RECORDS FOR THE TASK

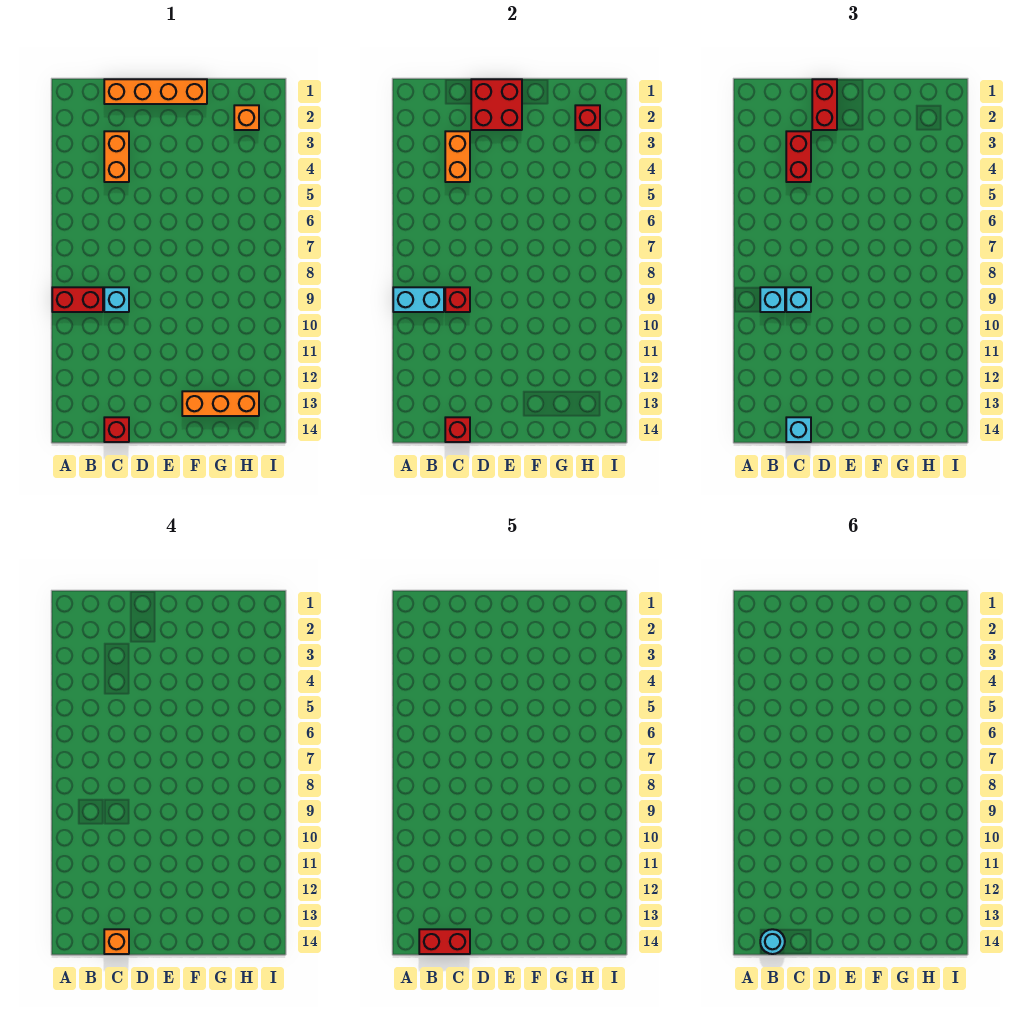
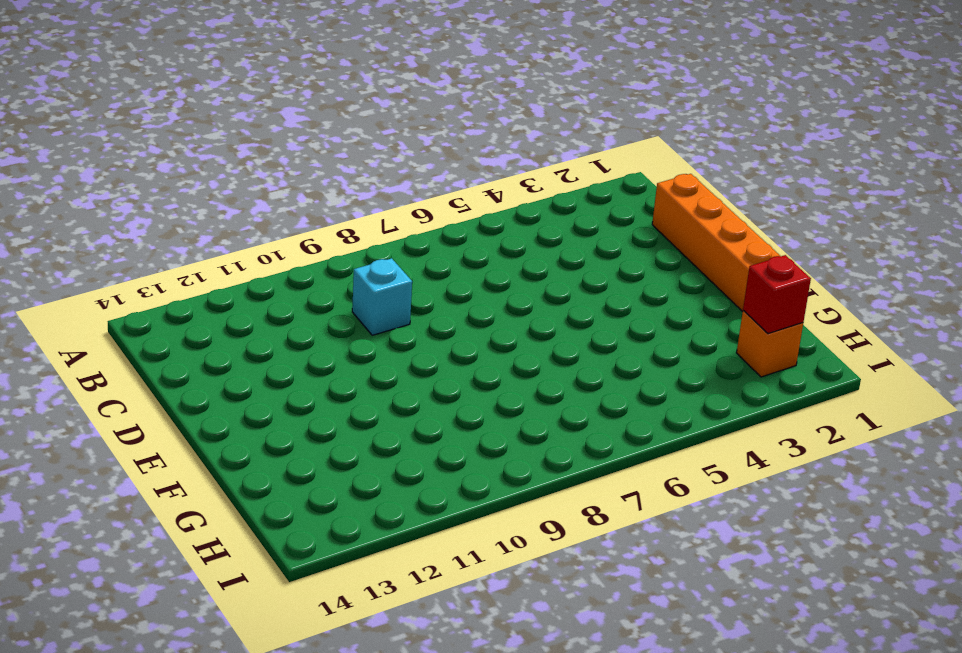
none -> red brick A9:B9 level 1
none -> orange brick C3:C4 level 1
none -> red brick C14 level 1

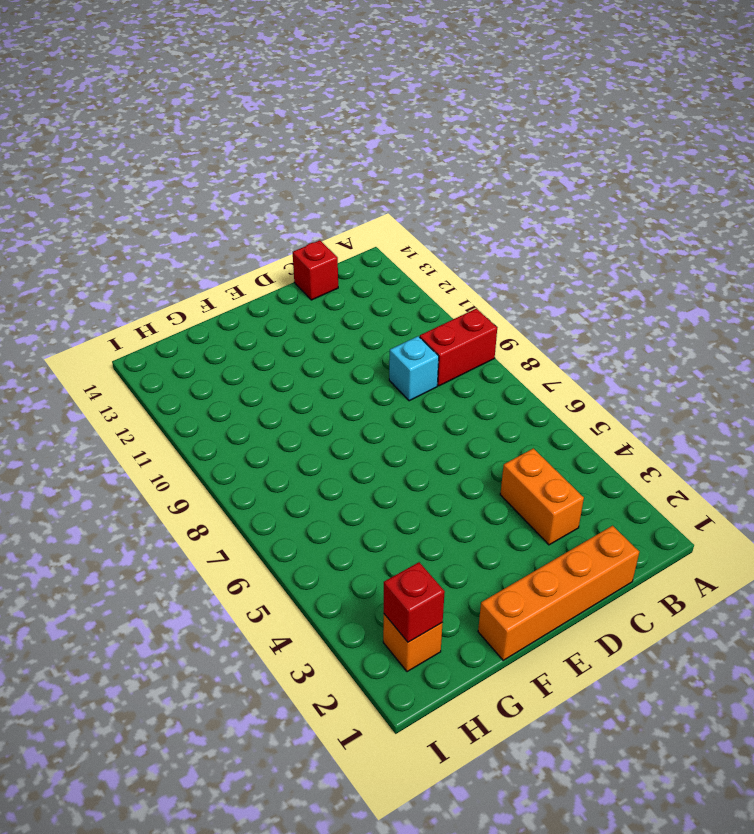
none -> orange brick F13:H13 level 1
none -> cyan brick A9:B9 level 2
none -> orange brick C3:C4 level 2

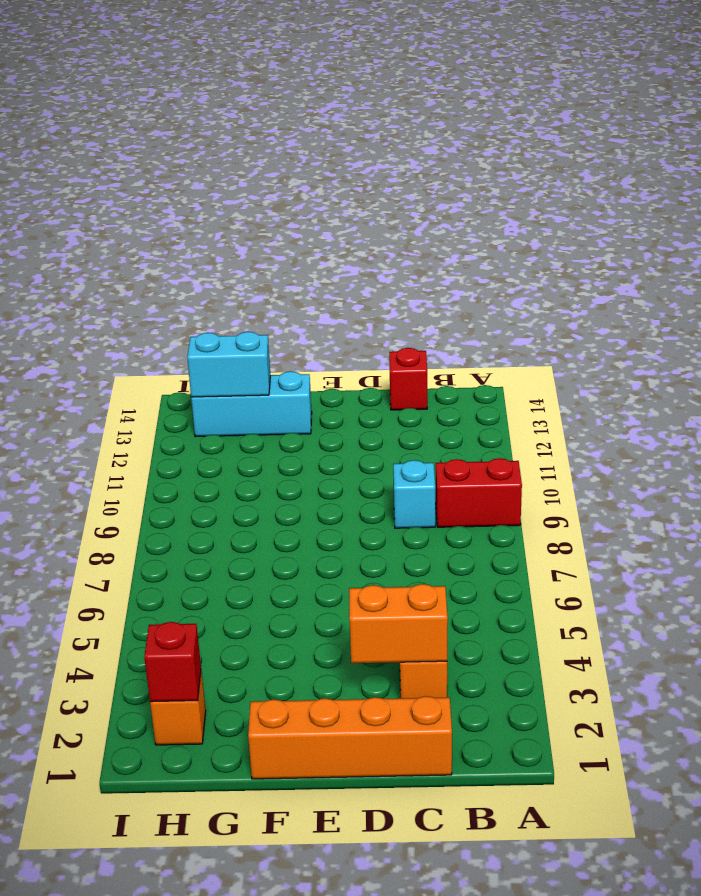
orange brick C3:D3 level 2 -> orange brick C3:C4 level 2
cyan brick F13:H13 level 1 -> orange brick F13:H13 level 1
cyan brick G13:H13 level 2 -> cyan brick A9:B9 level 2
none -> red brick C9 level 2
none -> red brick C14 level 2
none -> red brick D1:E2 level 2

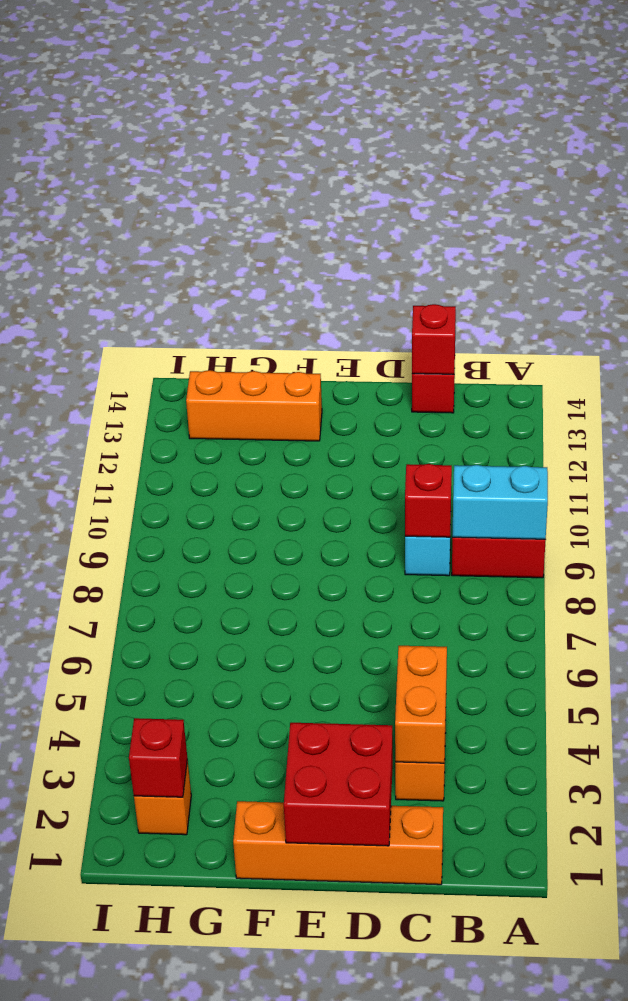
none -> cyan brick B9 level 3
none -> red brick C3:C4 level 3
none -> cyan brick C9 level 3

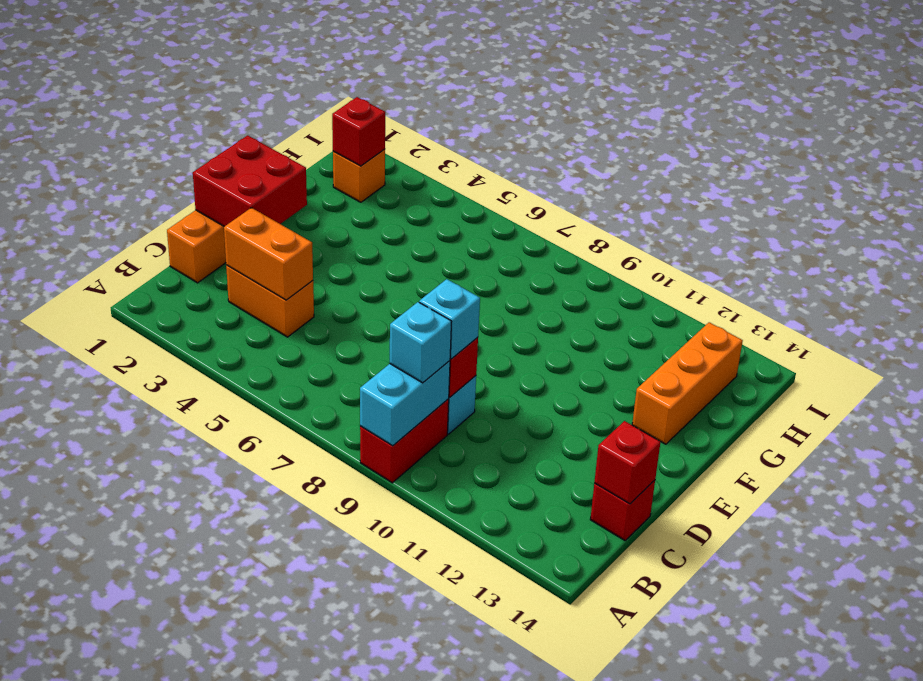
none -> red brick C3:C4 level 3
none -> cyan brick C14 level 3
none -> red brick D1:D2 level 3

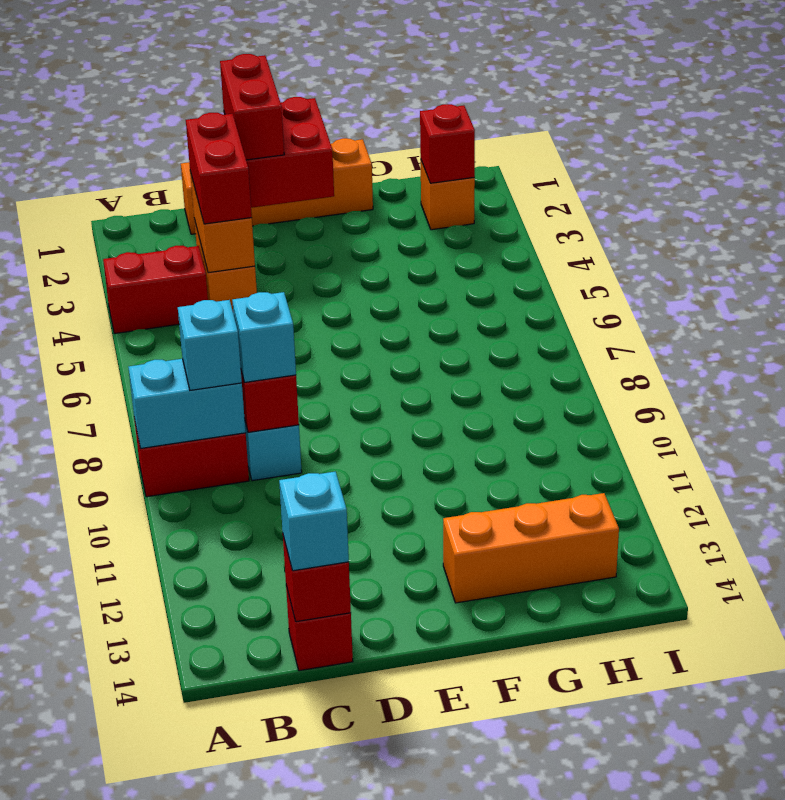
red brick A4:B4 level 1 -> red brick B14:C14 level 5
none -> orange brick C14 level 4
none -> cyan round brick B14 level 6

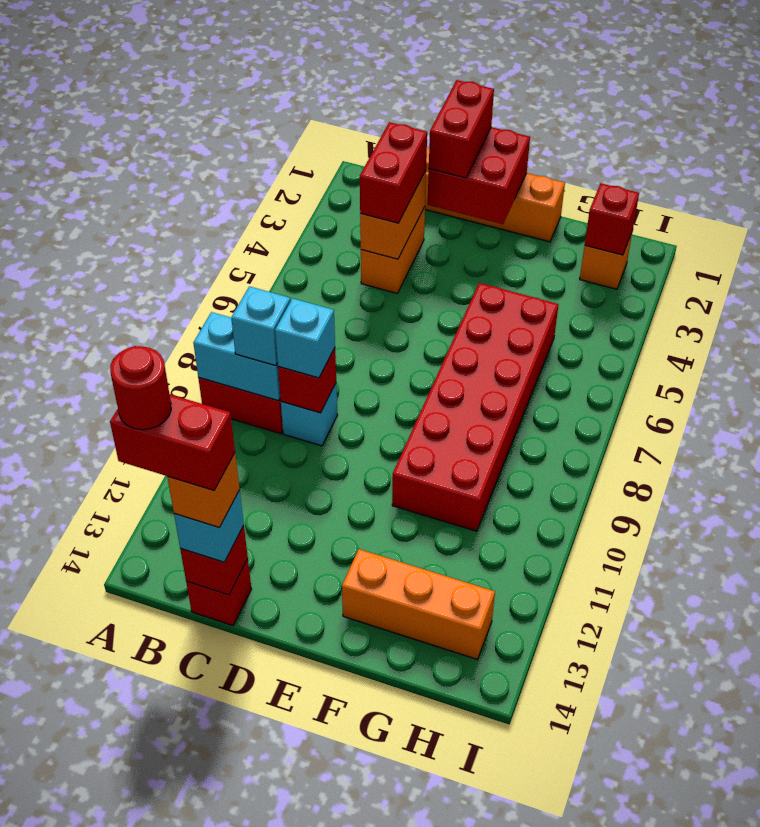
red round brick B14 level 6 -> cyan round brick B14 level 6
red brick F5:G10 level 1 -> none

EXERCISE REQUIREMENTS
What you return must match the lines above from the one with "none -> red brick C14 level 2" through the one with "none -> cyan round brick B14 level 6" exactly, with both ends included and the pictures excluded.

EXERCISE SOLUTION
none -> red brick C14 level 2
none -> red brick D1:E2 level 2

none -> cyan brick B9 level 3
none -> red brick C3:C4 level 3
none -> cyan brick C9 level 3

none -> red brick C3:C4 level 3
none -> cyan brick C14 level 3
none -> red brick D1:D2 level 3

red brick A4:B4 level 1 -> red brick B14:C14 level 5
none -> orange brick C14 level 4
none -> cyan round brick B14 level 6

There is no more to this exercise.